Look through the listing below for the line with "yellow 1x1 brick [487,273,526,328]" and the line with "lime 2x2 brick [244,420,340,519]". Copy both, along with every line between them, exactly and with no pictures.

Start of Entries shown

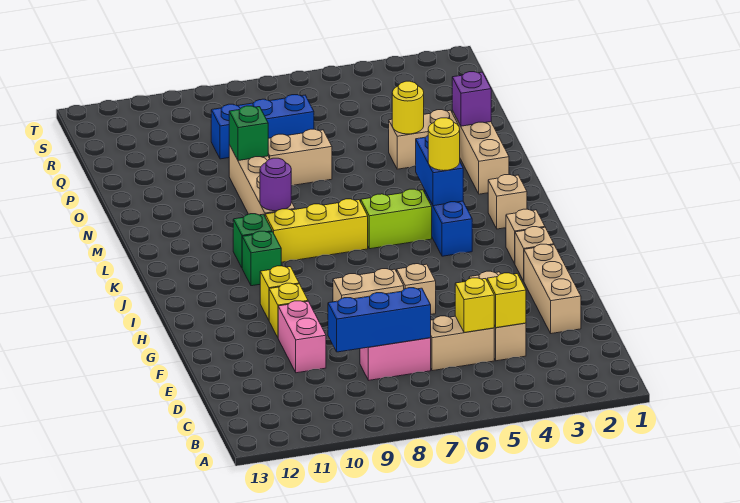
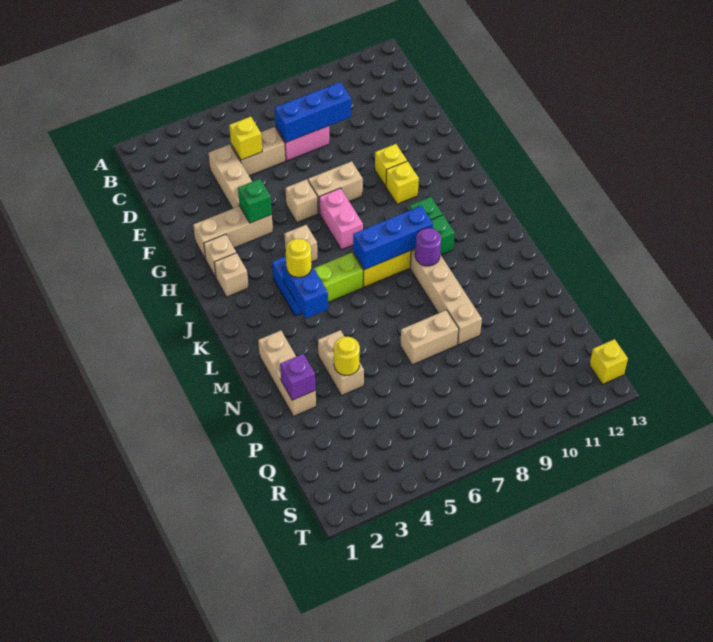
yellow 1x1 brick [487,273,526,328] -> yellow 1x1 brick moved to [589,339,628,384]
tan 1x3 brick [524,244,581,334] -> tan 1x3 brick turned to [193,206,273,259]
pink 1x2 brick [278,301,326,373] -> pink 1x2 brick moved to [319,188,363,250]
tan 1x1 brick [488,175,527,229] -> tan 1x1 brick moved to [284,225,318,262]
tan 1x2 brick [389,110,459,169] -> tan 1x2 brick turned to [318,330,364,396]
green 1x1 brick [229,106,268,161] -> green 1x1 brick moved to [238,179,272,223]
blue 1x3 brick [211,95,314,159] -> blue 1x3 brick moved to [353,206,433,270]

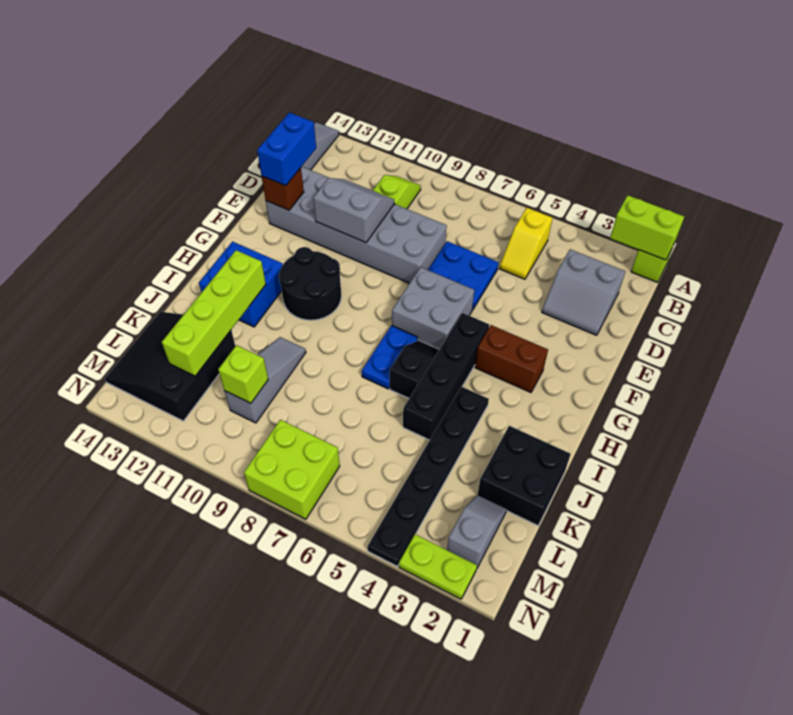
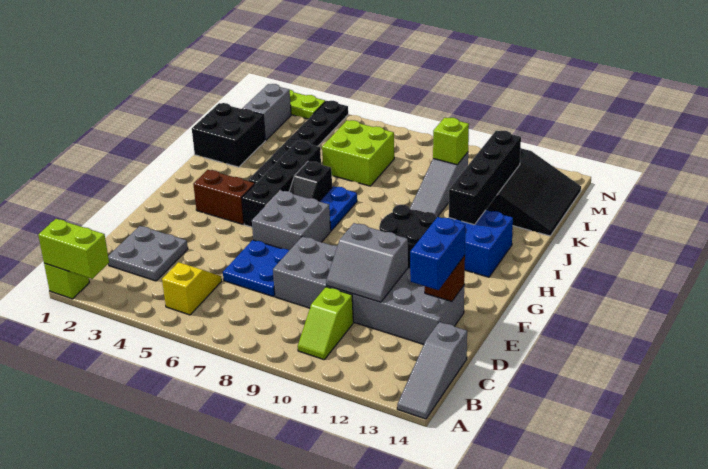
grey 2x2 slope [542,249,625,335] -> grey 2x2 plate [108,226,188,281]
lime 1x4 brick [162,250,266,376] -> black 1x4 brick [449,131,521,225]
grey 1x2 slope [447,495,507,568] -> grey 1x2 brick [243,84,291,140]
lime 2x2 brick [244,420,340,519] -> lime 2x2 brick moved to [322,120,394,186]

End of Entries shown
Start of Entries shown

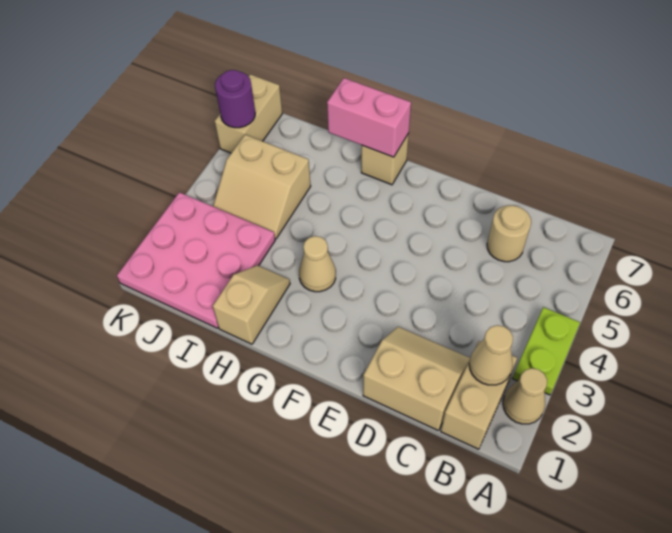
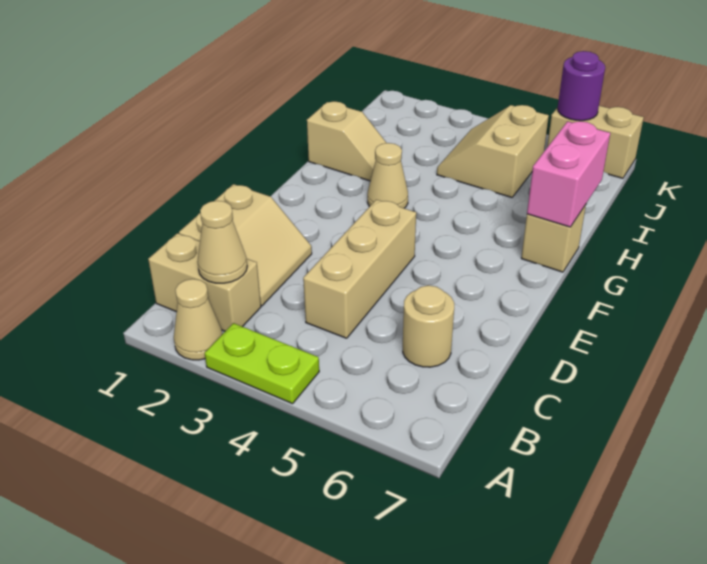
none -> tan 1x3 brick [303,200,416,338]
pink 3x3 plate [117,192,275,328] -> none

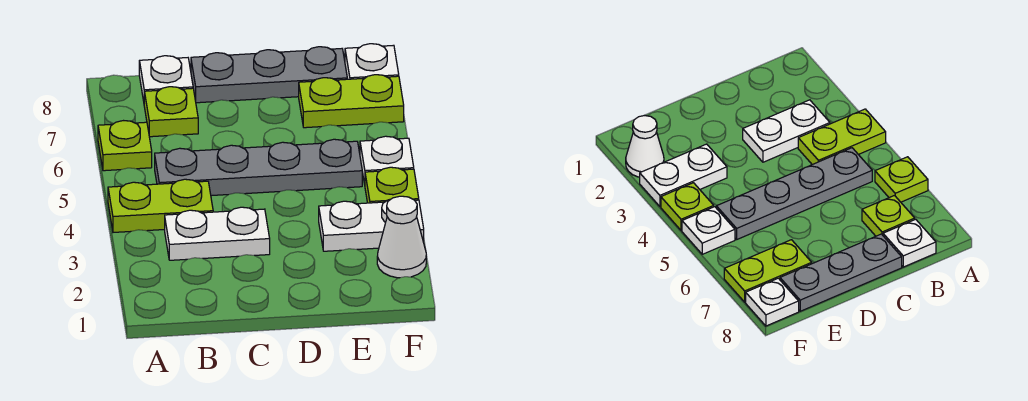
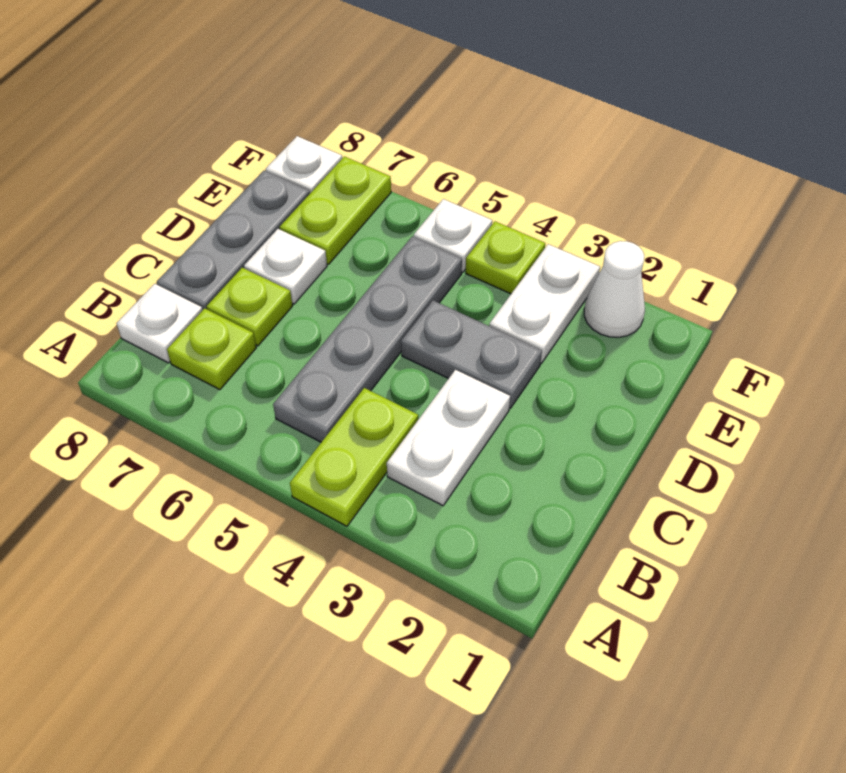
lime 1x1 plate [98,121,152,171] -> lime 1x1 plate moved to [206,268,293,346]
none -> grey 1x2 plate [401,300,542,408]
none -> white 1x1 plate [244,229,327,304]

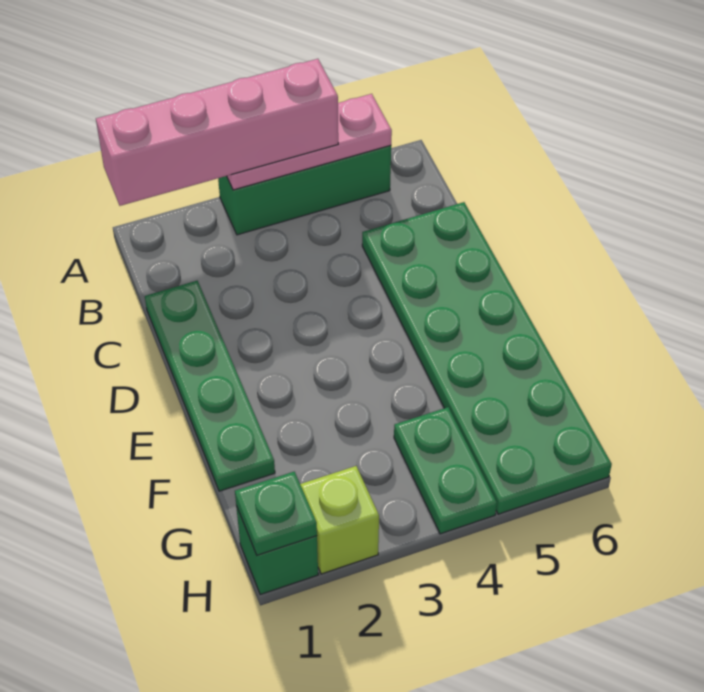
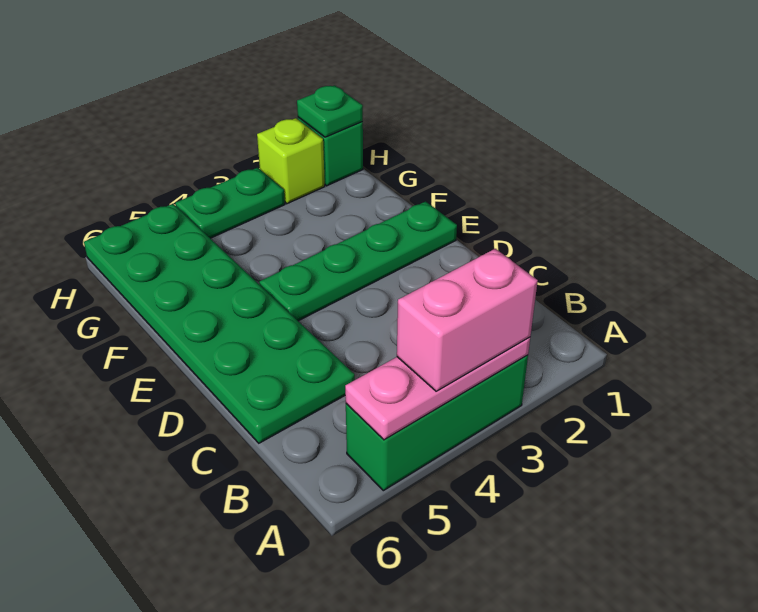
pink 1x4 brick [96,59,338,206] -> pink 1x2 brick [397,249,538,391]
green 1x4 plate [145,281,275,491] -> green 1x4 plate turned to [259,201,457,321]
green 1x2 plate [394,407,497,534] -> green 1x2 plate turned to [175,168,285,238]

End of Entries shown

## Result of the task
yellow 1x1 brick [487,273,526,328] -> yellow 1x1 brick moved to [589,339,628,384]
tan 1x3 brick [524,244,581,334] -> tan 1x3 brick turned to [193,206,273,259]
pink 1x2 brick [278,301,326,373] -> pink 1x2 brick moved to [319,188,363,250]
tan 1x1 brick [488,175,527,229] -> tan 1x1 brick moved to [284,225,318,262]
tan 1x2 brick [389,110,459,169] -> tan 1x2 brick turned to [318,330,364,396]
green 1x1 brick [229,106,268,161] -> green 1x1 brick moved to [238,179,272,223]
blue 1x3 brick [211,95,314,159] -> blue 1x3 brick moved to [353,206,433,270]

grey 2x2 slope [542,249,625,335] -> grey 2x2 plate [108,226,188,281]
lime 1x4 brick [162,250,266,376] -> black 1x4 brick [449,131,521,225]
grey 1x2 slope [447,495,507,568] -> grey 1x2 brick [243,84,291,140]
lime 2x2 brick [244,420,340,519] -> lime 2x2 brick moved to [322,120,394,186]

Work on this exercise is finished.